§ **What to produce**: Take the entries below and retype them word for word, excluding the images.

§ **Exercise data**:
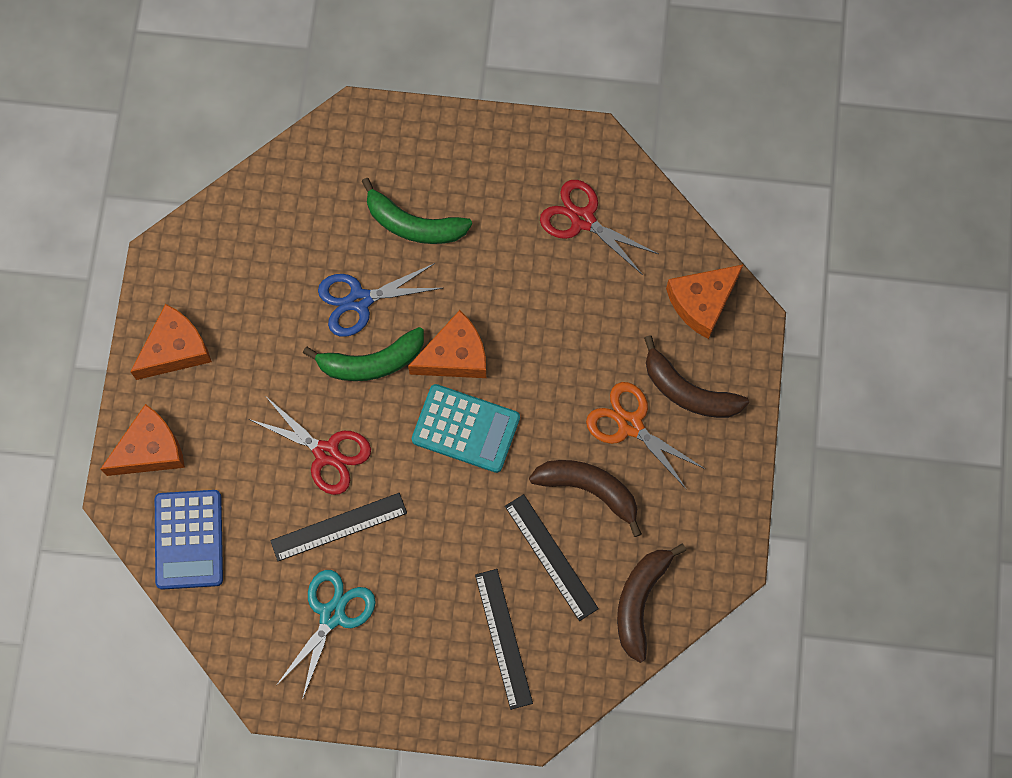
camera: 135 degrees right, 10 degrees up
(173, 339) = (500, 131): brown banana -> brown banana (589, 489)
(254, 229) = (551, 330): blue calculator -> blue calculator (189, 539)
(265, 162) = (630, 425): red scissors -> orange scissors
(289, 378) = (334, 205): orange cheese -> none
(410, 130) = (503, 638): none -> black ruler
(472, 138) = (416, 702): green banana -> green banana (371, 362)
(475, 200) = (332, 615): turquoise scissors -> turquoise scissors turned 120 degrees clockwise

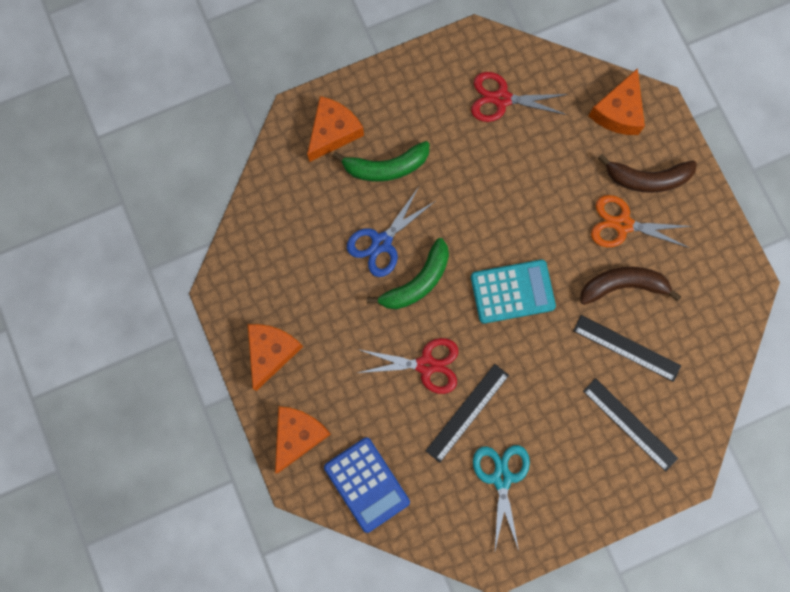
camera: 30 degrees left, 5 degrees up
(455, 355) = (473, 244): orange cheese -> orange cheese (333, 132)
(640, 601) = (705, 343): brown banana -> none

§ **Exercise output**:
camera: 135 degrees right, 10 degrees up
(173, 339) = (500, 131): brown banana -> brown banana (589, 489)
(254, 229) = (551, 330): blue calculator -> blue calculator (189, 539)
(265, 162) = (630, 425): red scissors -> orange scissors
(289, 378) = (334, 205): orange cheese -> none
(410, 130) = (503, 638): none -> black ruler
(472, 138) = (416, 702): green banana -> green banana (371, 362)
(475, 200) = (332, 615): turquoise scissors -> turquoise scissors turned 120 degrees clockwise

camera: 30 degrees left, 5 degrees up
(455, 355) = (473, 244): orange cheese -> orange cheese (333, 132)
(640, 601) = (705, 343): brown banana -> none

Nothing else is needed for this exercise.